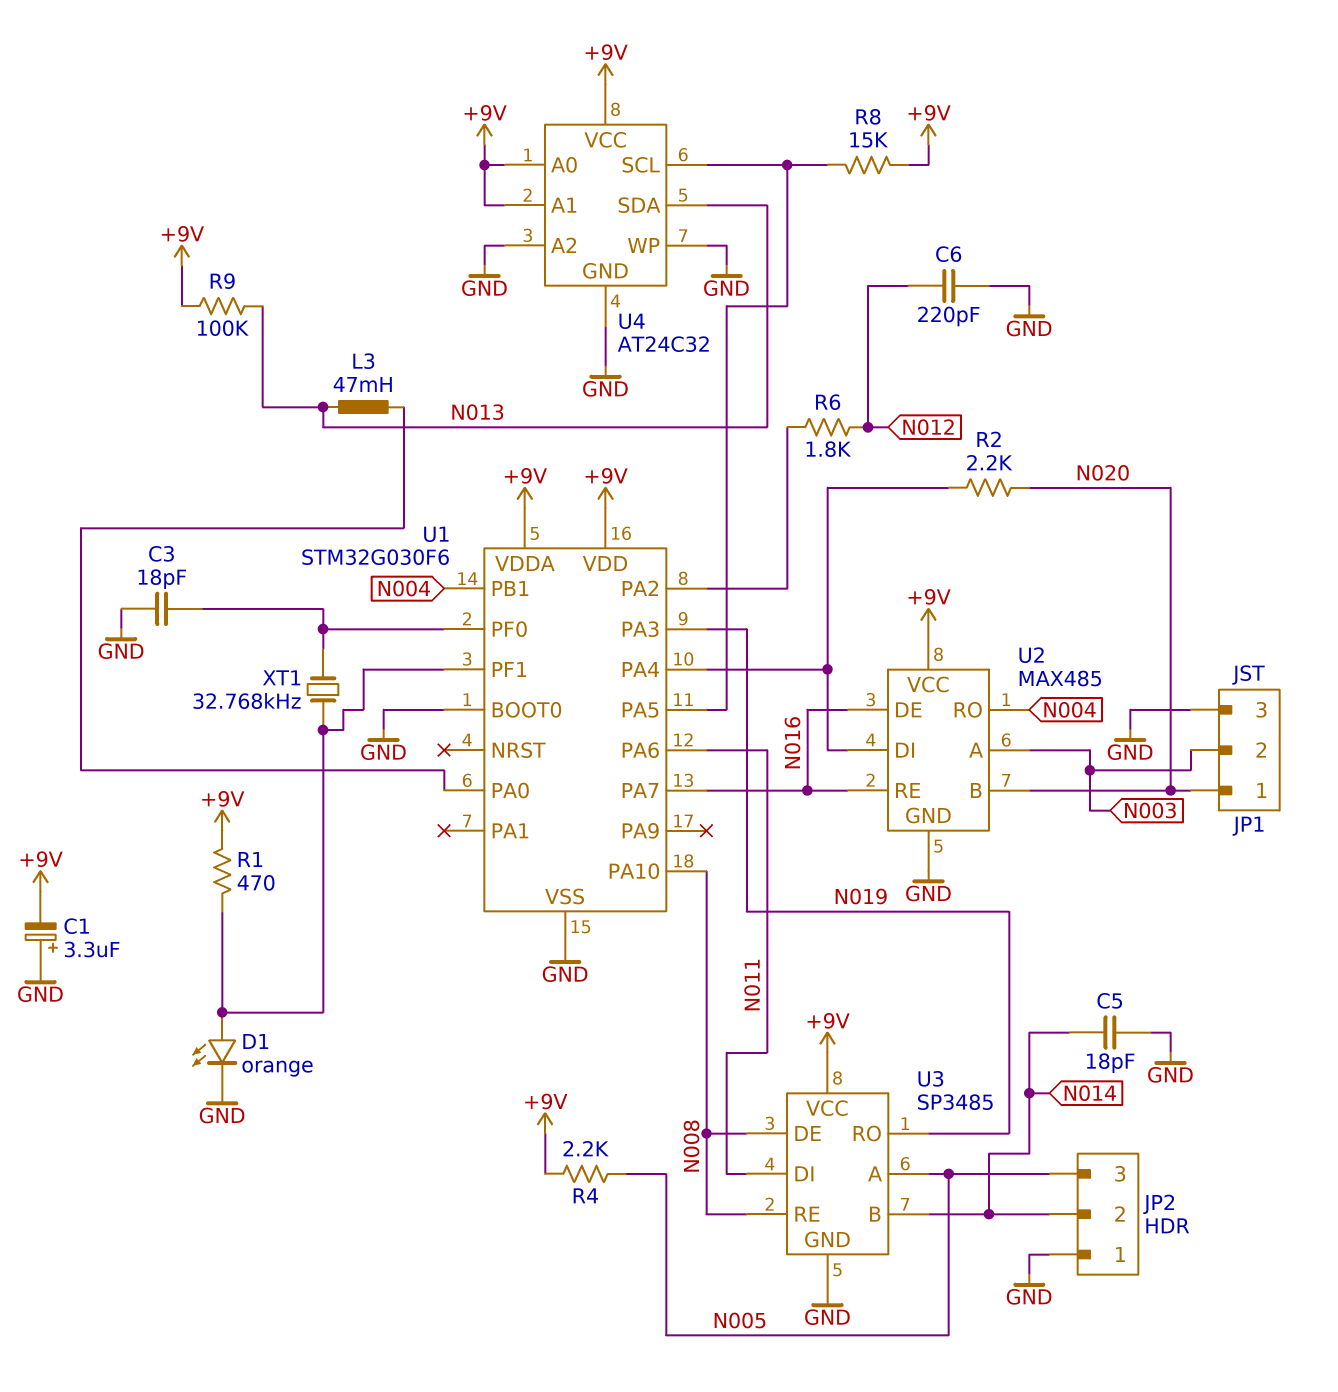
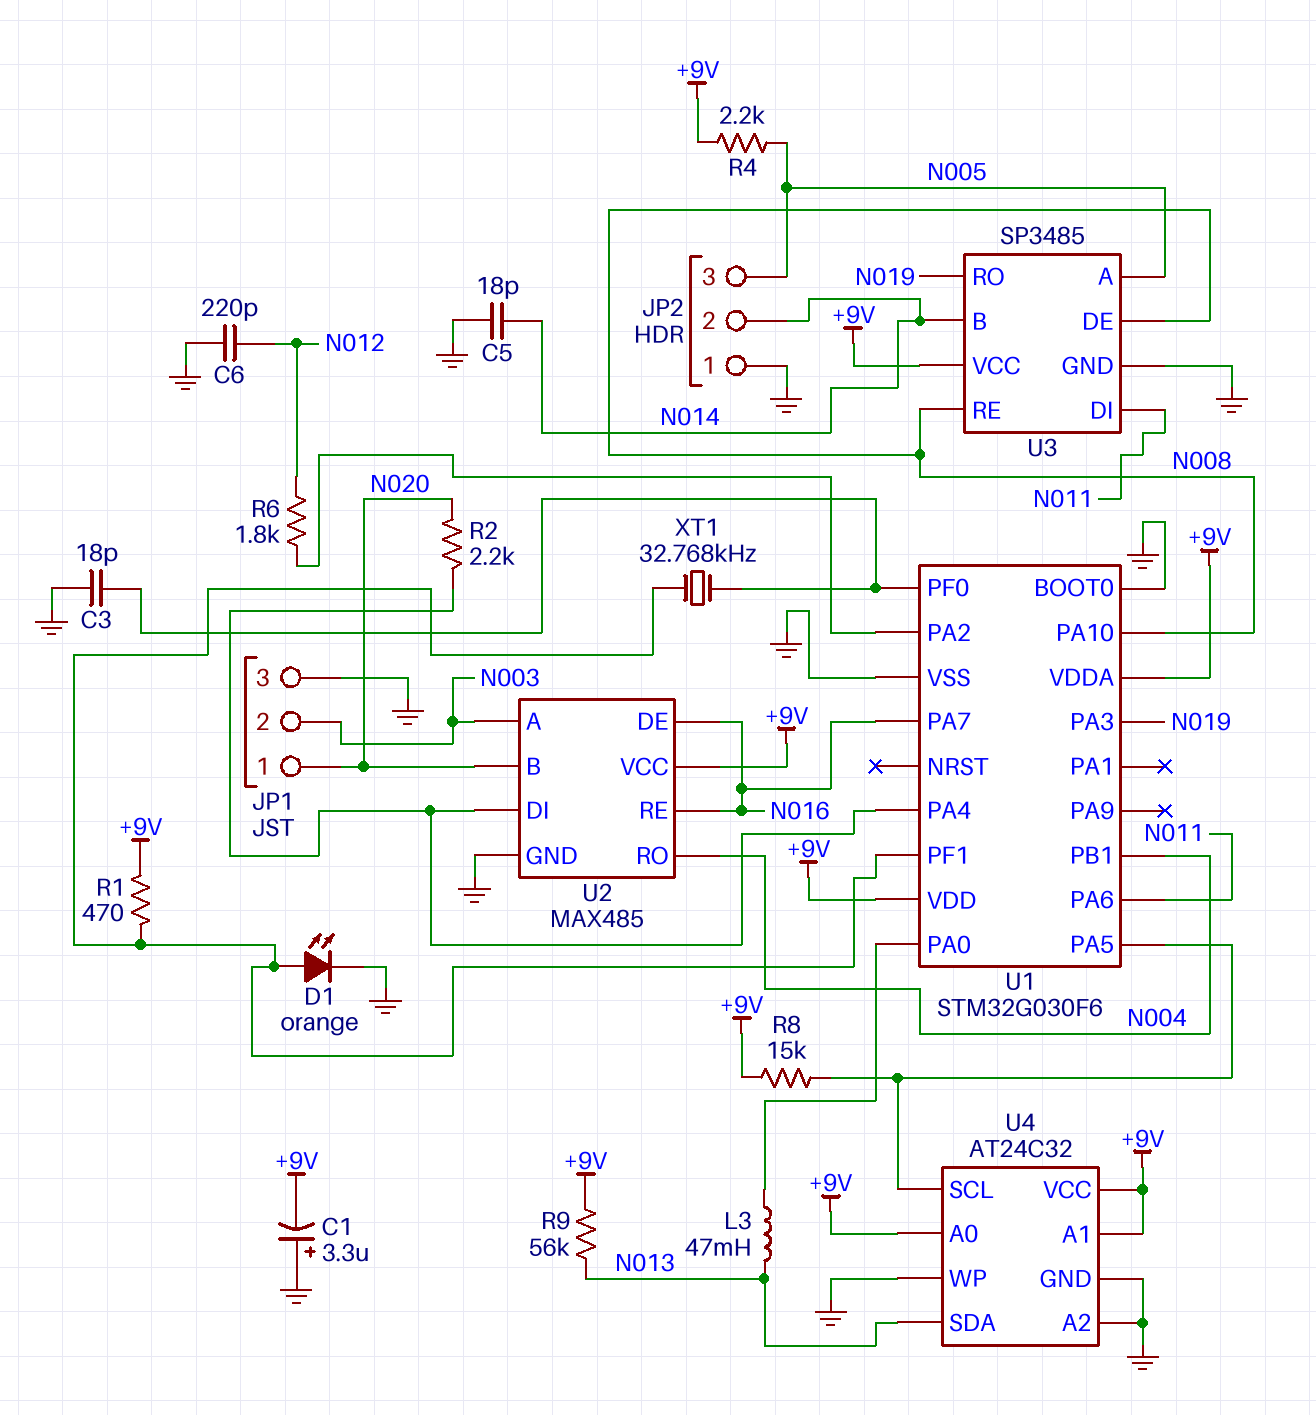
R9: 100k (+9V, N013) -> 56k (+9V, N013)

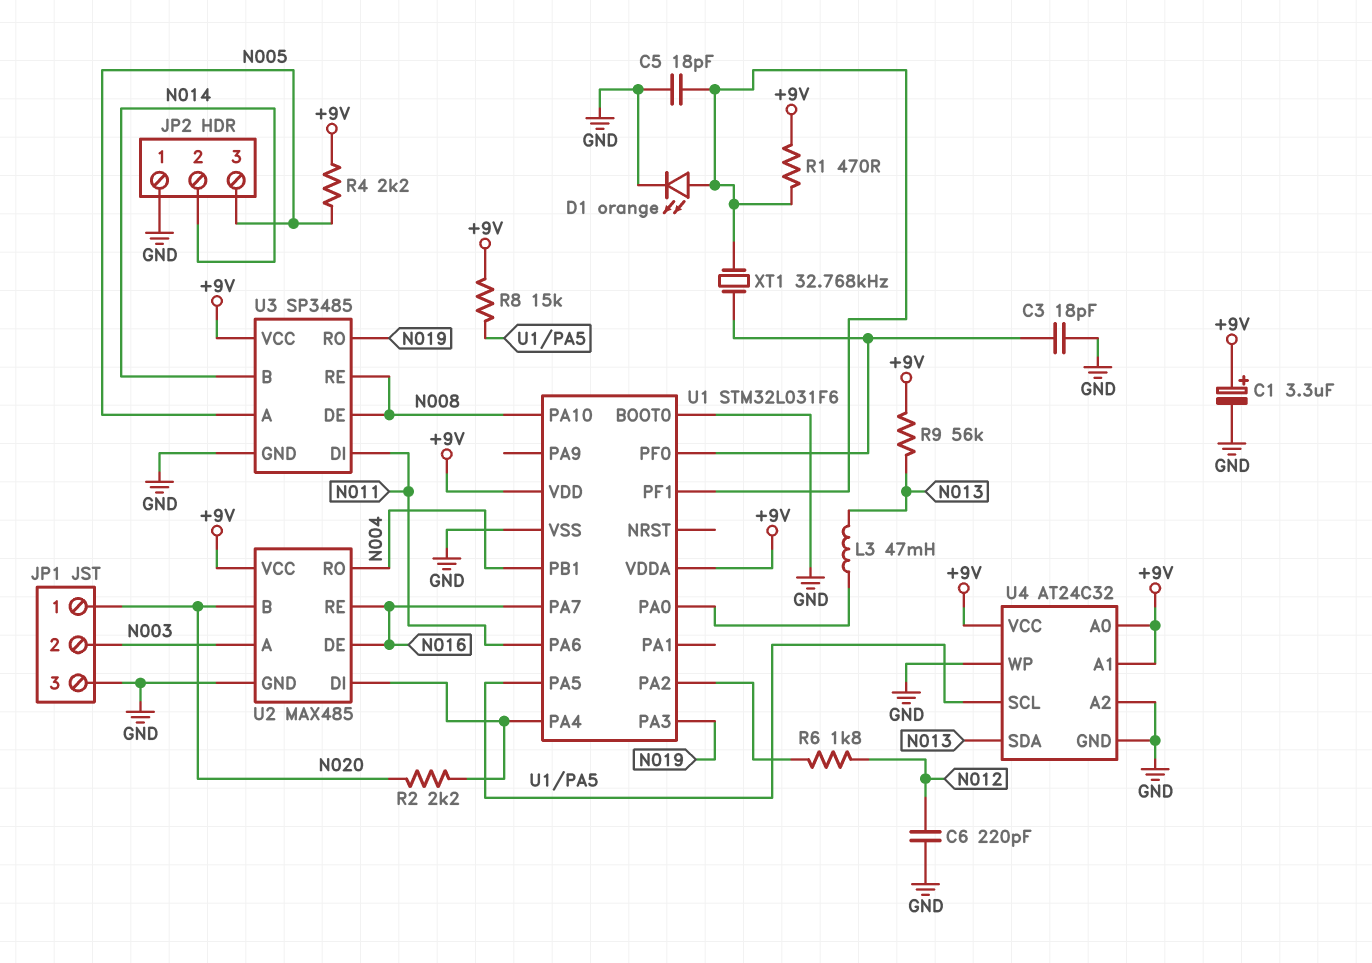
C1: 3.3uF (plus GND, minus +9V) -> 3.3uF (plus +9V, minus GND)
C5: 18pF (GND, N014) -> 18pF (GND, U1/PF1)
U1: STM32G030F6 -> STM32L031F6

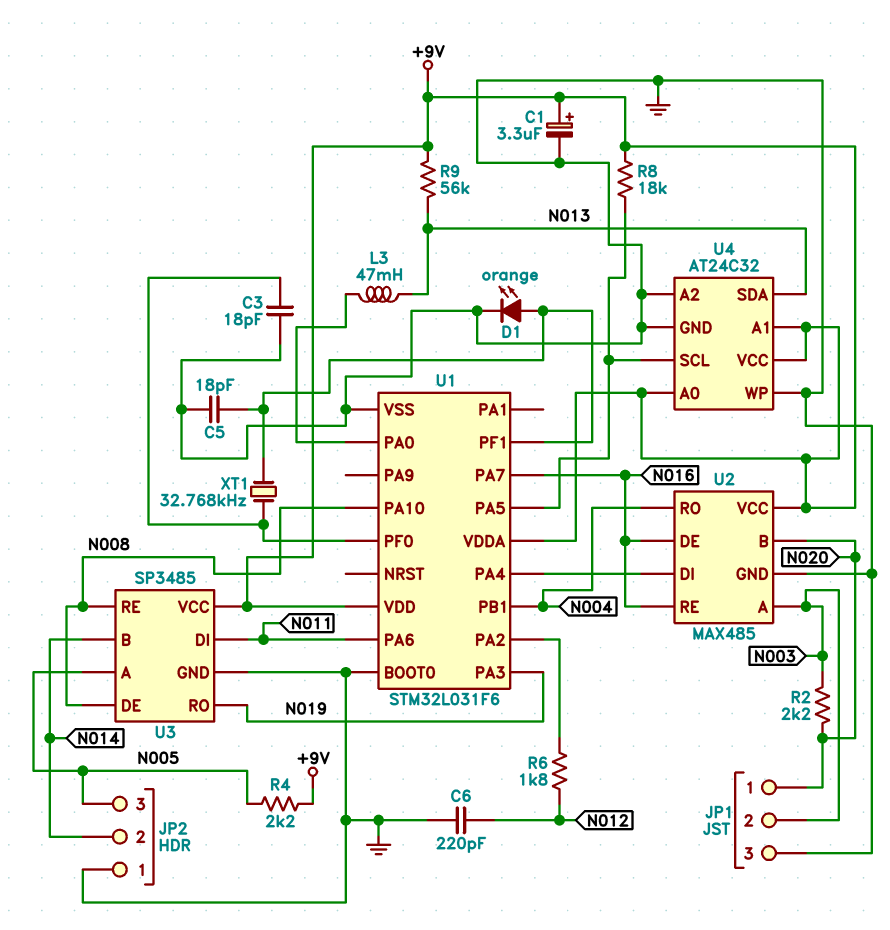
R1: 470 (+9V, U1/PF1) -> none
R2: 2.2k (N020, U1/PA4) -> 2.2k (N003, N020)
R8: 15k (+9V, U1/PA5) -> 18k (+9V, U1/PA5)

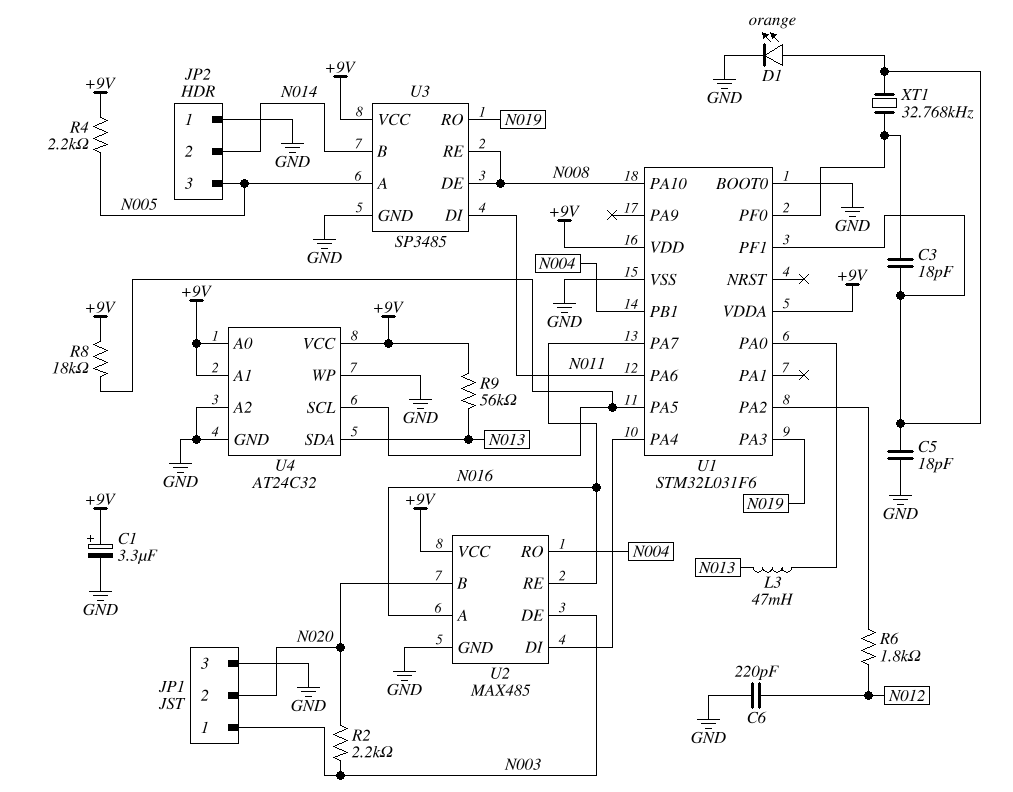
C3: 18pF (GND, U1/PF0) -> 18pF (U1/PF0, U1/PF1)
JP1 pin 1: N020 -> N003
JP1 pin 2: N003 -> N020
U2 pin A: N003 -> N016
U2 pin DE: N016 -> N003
---
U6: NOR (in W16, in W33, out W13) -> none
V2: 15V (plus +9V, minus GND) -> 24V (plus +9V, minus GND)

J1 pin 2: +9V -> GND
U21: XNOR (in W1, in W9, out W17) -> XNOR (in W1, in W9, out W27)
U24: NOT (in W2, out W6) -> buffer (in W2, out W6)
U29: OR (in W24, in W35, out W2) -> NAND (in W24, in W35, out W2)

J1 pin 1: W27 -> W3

Your objective
Print from the line containing "R9: 100k (+9V, N013) -> 56k (+9V, N013)" through the line containing "U2 pin DE: N016 -> N003" in the data above, exactly as the lines stand, and omit every picture.

Result for this exercise
R9: 100k (+9V, N013) -> 56k (+9V, N013)

C1: 3.3uF (plus GND, minus +9V) -> 3.3uF (plus +9V, minus GND)
C5: 18pF (GND, N014) -> 18pF (GND, U1/PF1)
U1: STM32G030F6 -> STM32L031F6

R1: 470 (+9V, U1/PF1) -> none
R2: 2.2k (N020, U1/PA4) -> 2.2k (N003, N020)
R8: 15k (+9V, U1/PA5) -> 18k (+9V, U1/PA5)

C3: 18pF (GND, U1/PF0) -> 18pF (U1/PF0, U1/PF1)
JP1 pin 1: N020 -> N003
JP1 pin 2: N003 -> N020
U2 pin A: N003 -> N016
U2 pin DE: N016 -> N003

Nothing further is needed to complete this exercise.